> _Exercise objective_:
The required answer is an exact copy of every entry underneath.

[Stored dataset items]
----

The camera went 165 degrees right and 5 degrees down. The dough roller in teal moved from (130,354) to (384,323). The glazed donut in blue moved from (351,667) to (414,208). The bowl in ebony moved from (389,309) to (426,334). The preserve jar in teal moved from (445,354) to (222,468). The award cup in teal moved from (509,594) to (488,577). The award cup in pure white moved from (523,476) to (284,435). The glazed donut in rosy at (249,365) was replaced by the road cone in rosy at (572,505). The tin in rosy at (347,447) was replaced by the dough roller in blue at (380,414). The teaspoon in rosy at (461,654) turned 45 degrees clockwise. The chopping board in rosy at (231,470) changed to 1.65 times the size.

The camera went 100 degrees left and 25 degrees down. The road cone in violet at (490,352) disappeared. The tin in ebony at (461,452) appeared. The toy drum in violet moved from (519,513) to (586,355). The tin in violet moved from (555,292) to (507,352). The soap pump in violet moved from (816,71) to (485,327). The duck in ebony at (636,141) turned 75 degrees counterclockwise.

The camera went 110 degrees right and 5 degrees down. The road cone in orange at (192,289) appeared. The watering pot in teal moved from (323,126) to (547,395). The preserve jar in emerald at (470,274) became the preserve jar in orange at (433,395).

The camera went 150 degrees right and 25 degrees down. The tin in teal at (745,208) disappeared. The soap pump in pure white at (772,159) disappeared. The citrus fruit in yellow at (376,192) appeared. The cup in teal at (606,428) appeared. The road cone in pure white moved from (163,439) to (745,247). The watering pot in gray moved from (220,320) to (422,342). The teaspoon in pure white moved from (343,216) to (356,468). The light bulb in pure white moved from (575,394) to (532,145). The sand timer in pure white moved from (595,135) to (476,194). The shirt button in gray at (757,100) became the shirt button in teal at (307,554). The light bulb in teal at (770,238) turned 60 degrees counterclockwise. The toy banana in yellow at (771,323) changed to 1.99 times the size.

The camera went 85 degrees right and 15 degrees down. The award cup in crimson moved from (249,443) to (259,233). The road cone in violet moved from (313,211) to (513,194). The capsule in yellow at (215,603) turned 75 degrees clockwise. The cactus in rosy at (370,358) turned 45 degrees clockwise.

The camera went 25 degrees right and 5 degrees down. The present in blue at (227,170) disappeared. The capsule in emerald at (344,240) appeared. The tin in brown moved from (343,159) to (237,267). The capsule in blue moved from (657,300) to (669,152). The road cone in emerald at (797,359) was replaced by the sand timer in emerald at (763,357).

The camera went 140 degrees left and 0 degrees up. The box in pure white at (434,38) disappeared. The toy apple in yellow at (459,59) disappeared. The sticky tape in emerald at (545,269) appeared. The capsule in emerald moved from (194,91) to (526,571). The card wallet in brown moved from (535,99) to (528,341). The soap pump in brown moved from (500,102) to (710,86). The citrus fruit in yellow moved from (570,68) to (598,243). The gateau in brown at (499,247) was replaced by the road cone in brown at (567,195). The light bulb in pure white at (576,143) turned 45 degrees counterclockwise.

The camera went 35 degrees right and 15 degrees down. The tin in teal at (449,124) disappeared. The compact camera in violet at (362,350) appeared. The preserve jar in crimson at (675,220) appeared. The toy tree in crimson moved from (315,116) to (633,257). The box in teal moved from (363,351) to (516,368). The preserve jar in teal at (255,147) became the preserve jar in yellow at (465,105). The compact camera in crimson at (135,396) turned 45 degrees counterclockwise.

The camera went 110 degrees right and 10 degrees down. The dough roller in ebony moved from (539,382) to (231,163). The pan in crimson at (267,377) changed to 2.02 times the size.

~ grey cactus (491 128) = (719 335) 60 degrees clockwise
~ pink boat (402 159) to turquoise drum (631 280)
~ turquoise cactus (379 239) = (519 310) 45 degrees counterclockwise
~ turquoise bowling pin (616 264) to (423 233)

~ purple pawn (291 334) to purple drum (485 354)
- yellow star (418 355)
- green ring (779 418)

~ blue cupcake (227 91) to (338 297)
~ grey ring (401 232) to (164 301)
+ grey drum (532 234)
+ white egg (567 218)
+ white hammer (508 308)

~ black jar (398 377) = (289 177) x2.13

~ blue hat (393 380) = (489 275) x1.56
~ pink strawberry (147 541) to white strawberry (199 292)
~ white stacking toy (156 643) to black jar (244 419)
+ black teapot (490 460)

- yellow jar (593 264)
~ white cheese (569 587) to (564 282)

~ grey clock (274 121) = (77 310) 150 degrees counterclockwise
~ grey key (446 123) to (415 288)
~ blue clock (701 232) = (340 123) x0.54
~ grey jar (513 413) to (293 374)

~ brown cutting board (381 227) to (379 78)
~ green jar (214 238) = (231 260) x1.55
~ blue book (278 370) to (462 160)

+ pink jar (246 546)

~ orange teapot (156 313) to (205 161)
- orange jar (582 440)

----

> _Task response_:
The camera went 165 degrees right and 5 degrees down. The dough roller in teal moved from (130,354) to (384,323). The glazed donut in blue moved from (351,667) to (414,208). The bowl in ebony moved from (389,309) to (426,334). The preserve jar in teal moved from (445,354) to (222,468). The award cup in teal moved from (509,594) to (488,577). The award cup in pure white moved from (523,476) to (284,435). The glazed donut in rosy at (249,365) was replaced by the road cone in rosy at (572,505). The tin in rosy at (347,447) was replaced by the dough roller in blue at (380,414). The teaspoon in rosy at (461,654) turned 45 degrees clockwise. The chopping board in rosy at (231,470) changed to 1.65 times the size.

The camera went 100 degrees left and 25 degrees down. The road cone in violet at (490,352) disappeared. The tin in ebony at (461,452) appeared. The toy drum in violet moved from (519,513) to (586,355). The tin in violet moved from (555,292) to (507,352). The soap pump in violet moved from (816,71) to (485,327). The duck in ebony at (636,141) turned 75 degrees counterclockwise.

The camera went 110 degrees right and 5 degrees down. The road cone in orange at (192,289) appeared. The watering pot in teal moved from (323,126) to (547,395). The preserve jar in emerald at (470,274) became the preserve jar in orange at (433,395).

The camera went 150 degrees right and 25 degrees down. The tin in teal at (745,208) disappeared. The soap pump in pure white at (772,159) disappeared. The citrus fruit in yellow at (376,192) appeared. The cup in teal at (606,428) appeared. The road cone in pure white moved from (163,439) to (745,247). The watering pot in gray moved from (220,320) to (422,342). The teaspoon in pure white moved from (343,216) to (356,468). The light bulb in pure white moved from (575,394) to (532,145). The sand timer in pure white moved from (595,135) to (476,194). The shirt button in gray at (757,100) became the shirt button in teal at (307,554). The light bulb in teal at (770,238) turned 60 degrees counterclockwise. The toy banana in yellow at (771,323) changed to 1.99 times the size.

The camera went 85 degrees right and 15 degrees down. The award cup in crimson moved from (249,443) to (259,233). The road cone in violet moved from (313,211) to (513,194). The capsule in yellow at (215,603) turned 75 degrees clockwise. The cactus in rosy at (370,358) turned 45 degrees clockwise.

The camera went 25 degrees right and 5 degrees down. The present in blue at (227,170) disappeared. The capsule in emerald at (344,240) appeared. The tin in brown moved from (343,159) to (237,267). The capsule in blue moved from (657,300) to (669,152). The road cone in emerald at (797,359) was replaced by the sand timer in emerald at (763,357).

The camera went 140 degrees left and 0 degrees up. The box in pure white at (434,38) disappeared. The toy apple in yellow at (459,59) disappeared. The sticky tape in emerald at (545,269) appeared. The capsule in emerald moved from (194,91) to (526,571). The card wallet in brown moved from (535,99) to (528,341). The soap pump in brown moved from (500,102) to (710,86). The citrus fruit in yellow moved from (570,68) to (598,243). The gateau in brown at (499,247) was replaced by the road cone in brown at (567,195). The light bulb in pure white at (576,143) turned 45 degrees counterclockwise.

The camera went 35 degrees right and 15 degrees down. The tin in teal at (449,124) disappeared. The compact camera in violet at (362,350) appeared. The preserve jar in crimson at (675,220) appeared. The toy tree in crimson moved from (315,116) to (633,257). The box in teal moved from (363,351) to (516,368). The preserve jar in teal at (255,147) became the preserve jar in yellow at (465,105). The compact camera in crimson at (135,396) turned 45 degrees counterclockwise.

The camera went 110 degrees right and 10 degrees down. The dough roller in ebony moved from (539,382) to (231,163). The pan in crimson at (267,377) changed to 2.02 times the size.

~ grey cactus (491 128) = (719 335) 60 degrees clockwise
~ pink boat (402 159) to turquoise drum (631 280)
~ turquoise cactus (379 239) = (519 310) 45 degrees counterclockwise
~ turquoise bowling pin (616 264) to (423 233)

~ purple pawn (291 334) to purple drum (485 354)
- yellow star (418 355)
- green ring (779 418)

~ blue cupcake (227 91) to (338 297)
~ grey ring (401 232) to (164 301)
+ grey drum (532 234)
+ white egg (567 218)
+ white hammer (508 308)

~ black jar (398 377) = (289 177) x2.13

~ blue hat (393 380) = (489 275) x1.56
~ pink strawberry (147 541) to white strawberry (199 292)
~ white stacking toy (156 643) to black jar (244 419)
+ black teapot (490 460)

- yellow jar (593 264)
~ white cheese (569 587) to (564 282)

~ grey clock (274 121) = (77 310) 150 degrees counterclockwise
~ grey key (446 123) to (415 288)
~ blue clock (701 232) = (340 123) x0.54
~ grey jar (513 413) to (293 374)

~ brown cutting board (381 227) to (379 78)
~ green jar (214 238) = (231 260) x1.55
~ blue book (278 370) to (462 160)

+ pink jar (246 546)

~ orange teapot (156 313) to (205 161)
- orange jar (582 440)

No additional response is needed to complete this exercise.